* [YOUR INSTRUCTIONS]:
Skipping each picture, output the entries exactly as they stand below.

* [MATERIAL FOR THE TASK]:
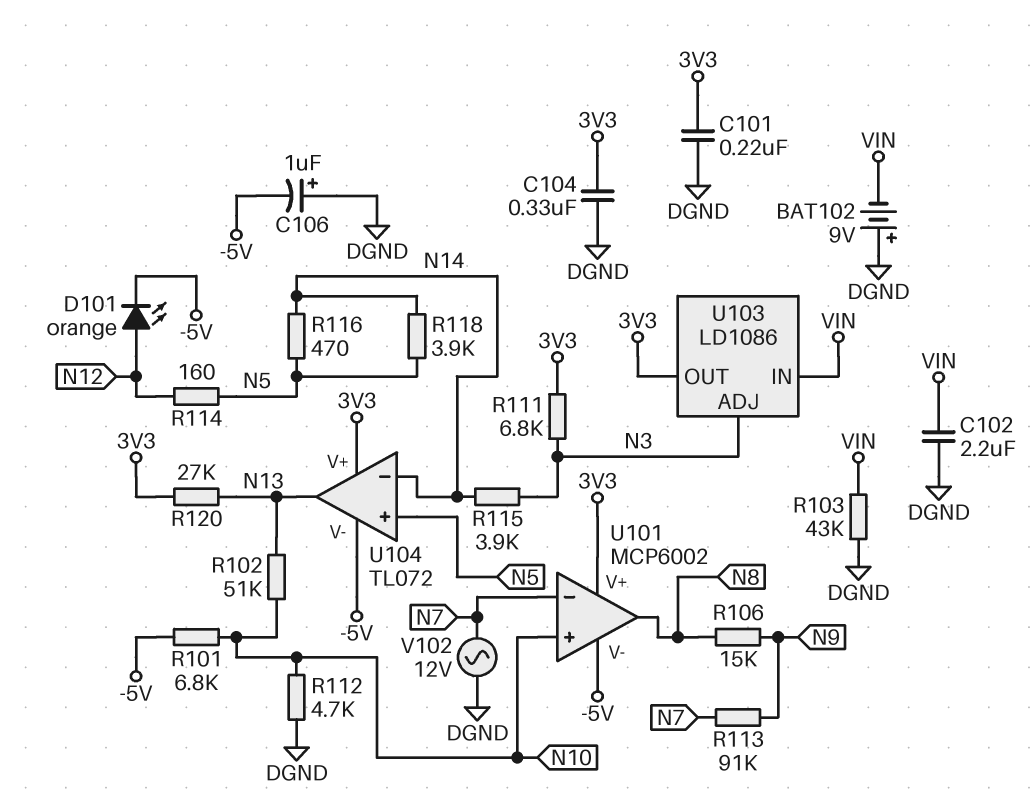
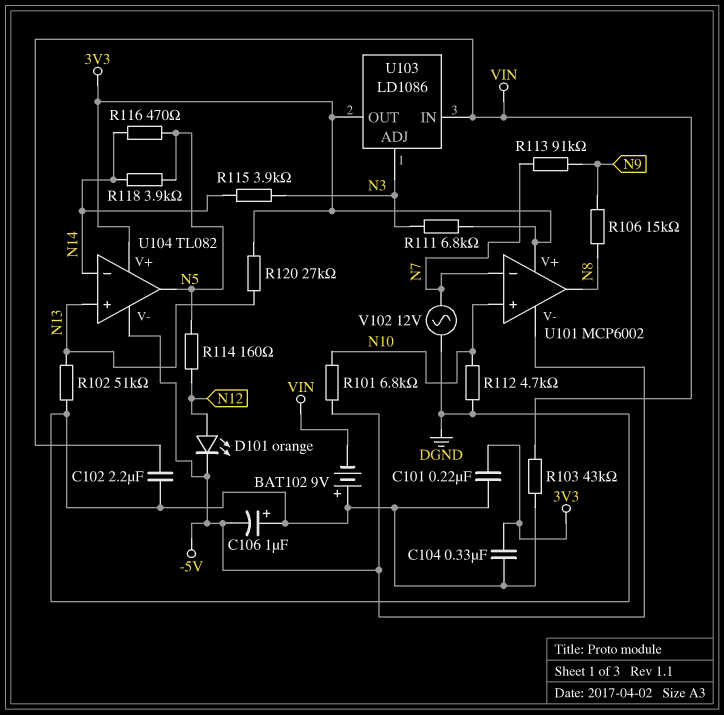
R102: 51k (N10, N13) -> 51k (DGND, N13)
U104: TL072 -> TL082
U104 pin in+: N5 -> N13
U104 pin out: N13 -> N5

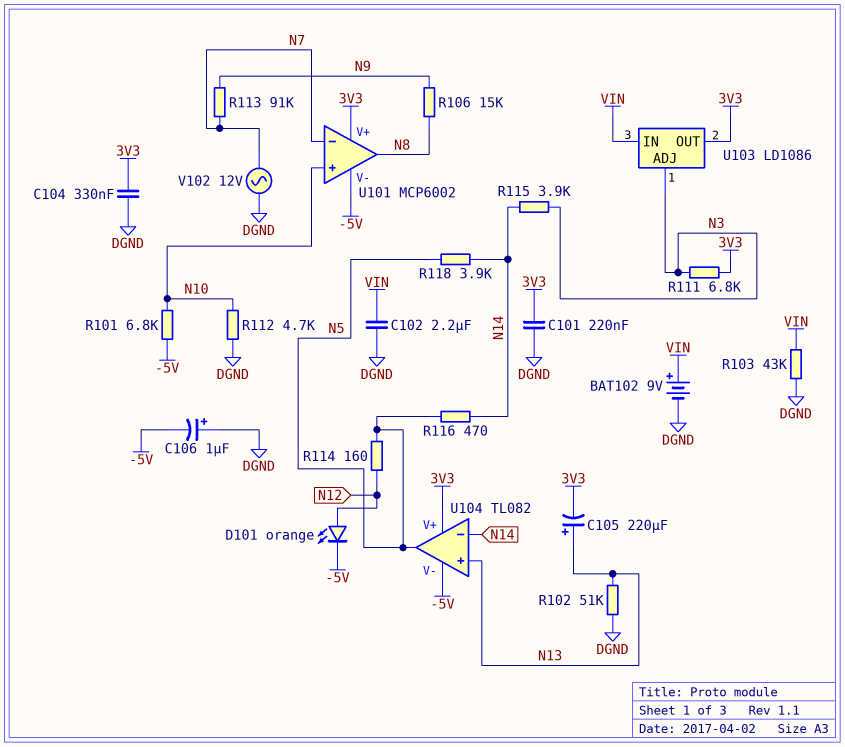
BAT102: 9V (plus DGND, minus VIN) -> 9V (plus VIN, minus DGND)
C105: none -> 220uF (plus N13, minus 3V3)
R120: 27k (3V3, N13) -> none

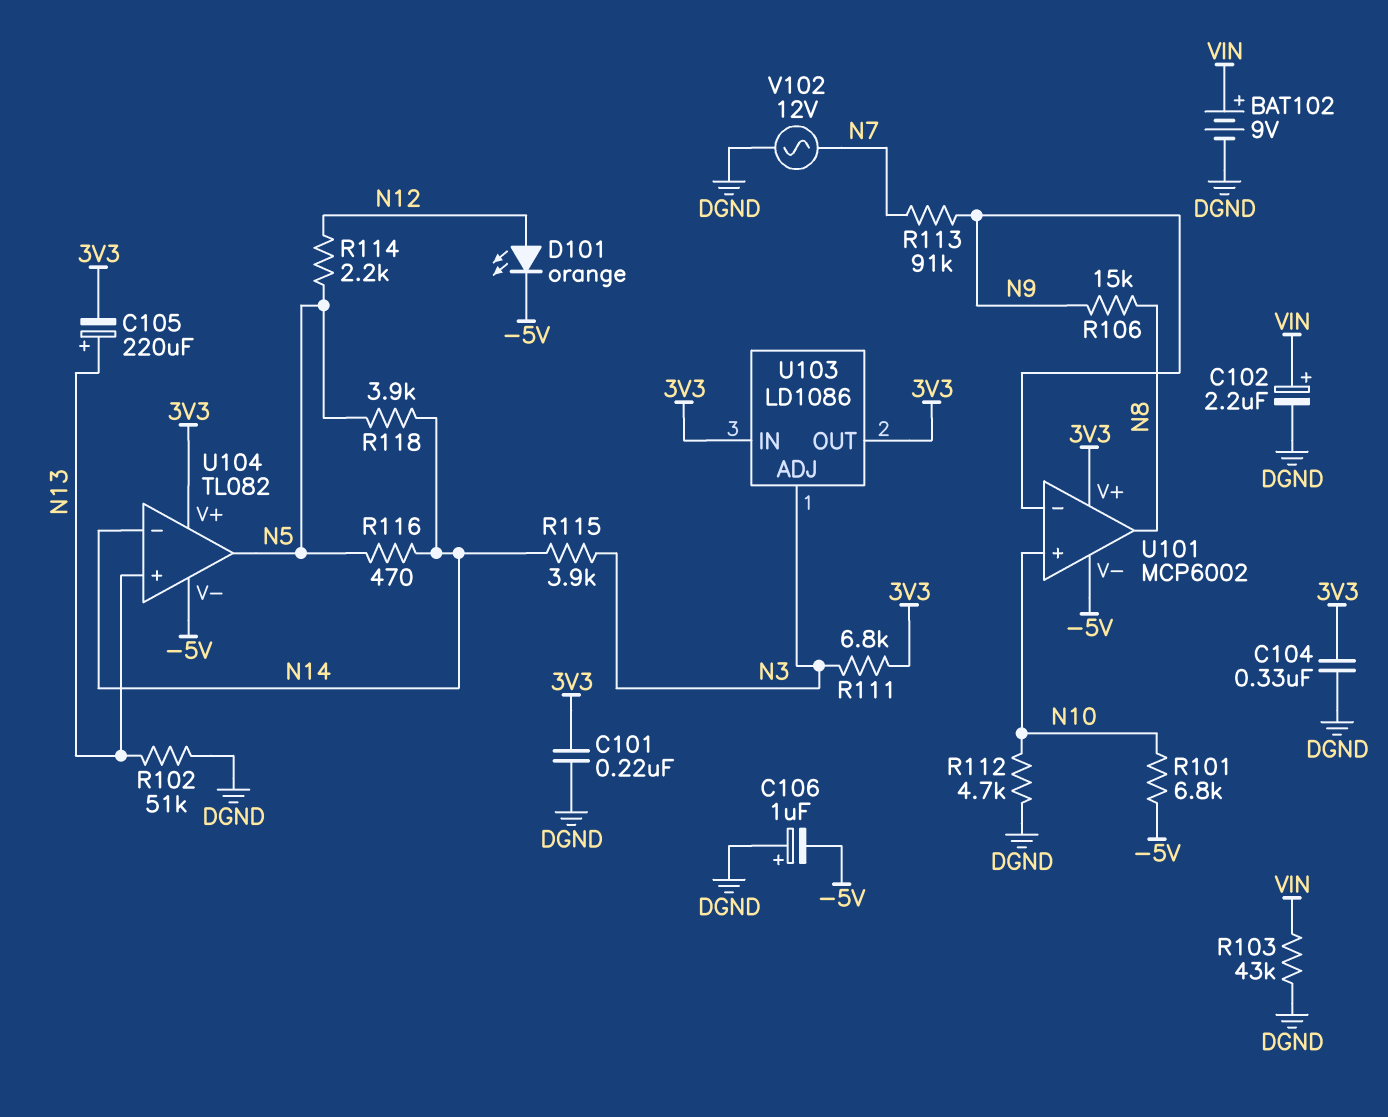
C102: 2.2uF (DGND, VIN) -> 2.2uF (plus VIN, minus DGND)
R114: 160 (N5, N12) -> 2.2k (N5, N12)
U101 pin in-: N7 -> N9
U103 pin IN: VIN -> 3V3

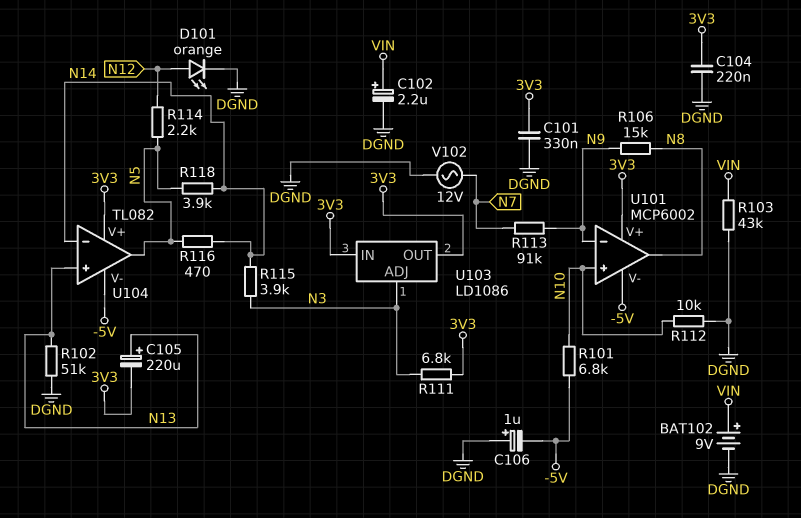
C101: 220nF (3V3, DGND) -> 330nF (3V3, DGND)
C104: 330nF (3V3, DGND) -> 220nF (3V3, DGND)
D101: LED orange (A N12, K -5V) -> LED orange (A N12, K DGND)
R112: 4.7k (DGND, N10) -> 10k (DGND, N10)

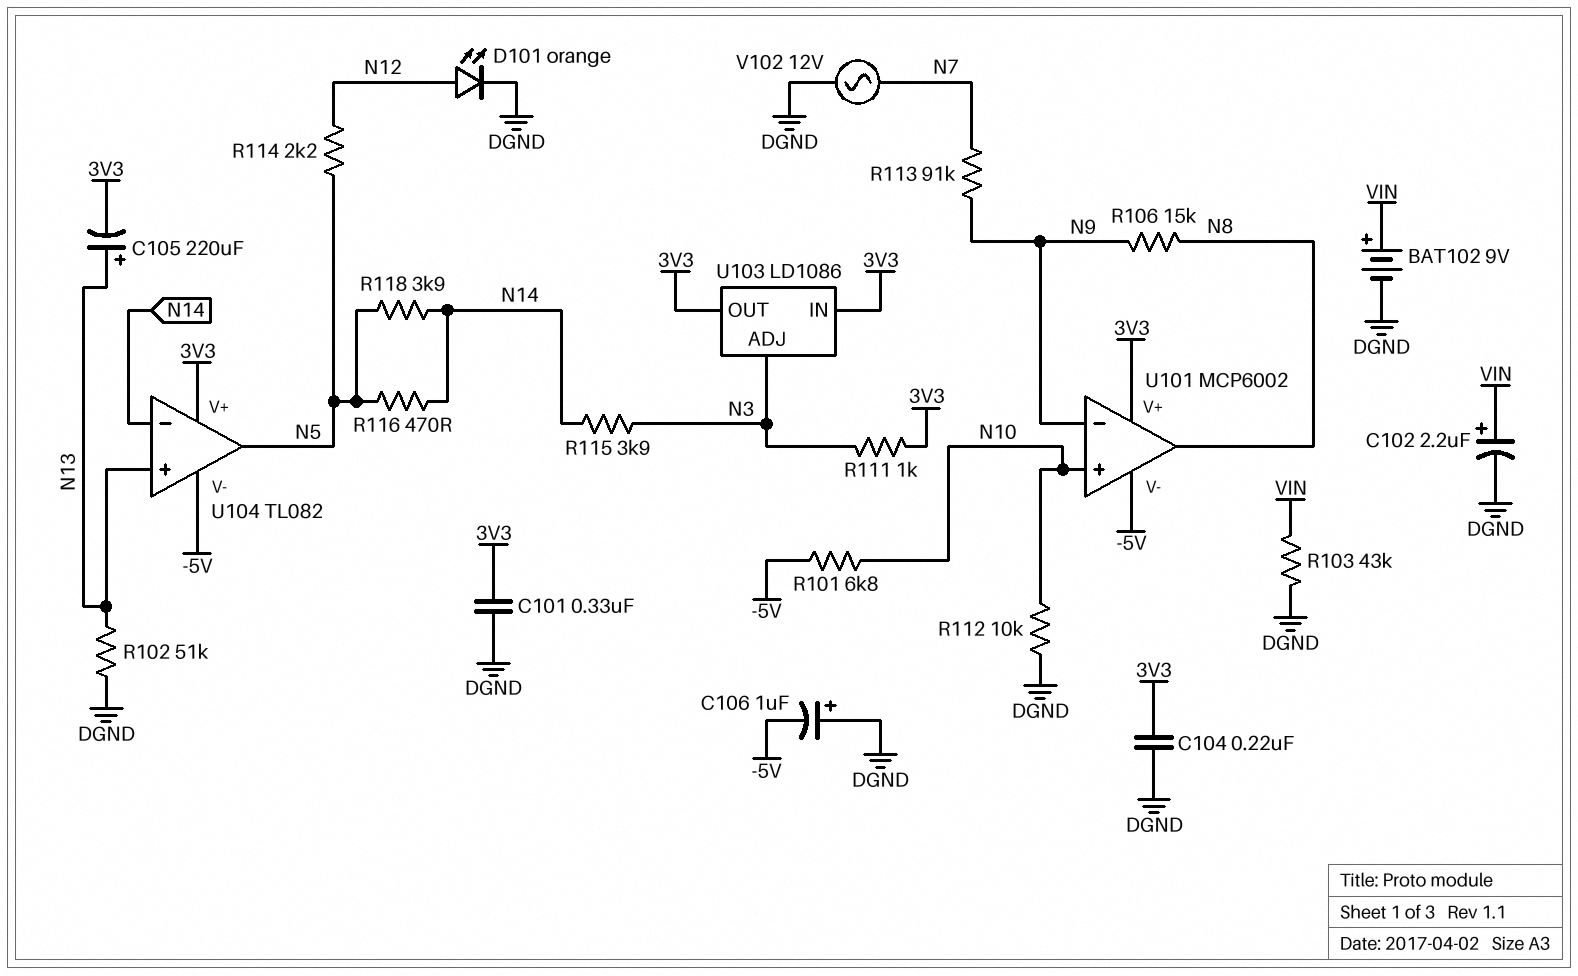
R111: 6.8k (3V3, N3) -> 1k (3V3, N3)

* [EXERCISE RESPONSE]:
R102: 51k (N10, N13) -> 51k (DGND, N13)
U104: TL072 -> TL082
U104 pin in+: N5 -> N13
U104 pin out: N13 -> N5

BAT102: 9V (plus DGND, minus VIN) -> 9V (plus VIN, minus DGND)
C105: none -> 220uF (plus N13, minus 3V3)
R120: 27k (3V3, N13) -> none

C102: 2.2uF (DGND, VIN) -> 2.2uF (plus VIN, minus DGND)
R114: 160 (N5, N12) -> 2.2k (N5, N12)
U101 pin in-: N7 -> N9
U103 pin IN: VIN -> 3V3

C101: 220nF (3V3, DGND) -> 330nF (3V3, DGND)
C104: 330nF (3V3, DGND) -> 220nF (3V3, DGND)
D101: LED orange (A N12, K -5V) -> LED orange (A N12, K DGND)
R112: 4.7k (DGND, N10) -> 10k (DGND, N10)

R111: 6.8k (3V3, N3) -> 1k (3V3, N3)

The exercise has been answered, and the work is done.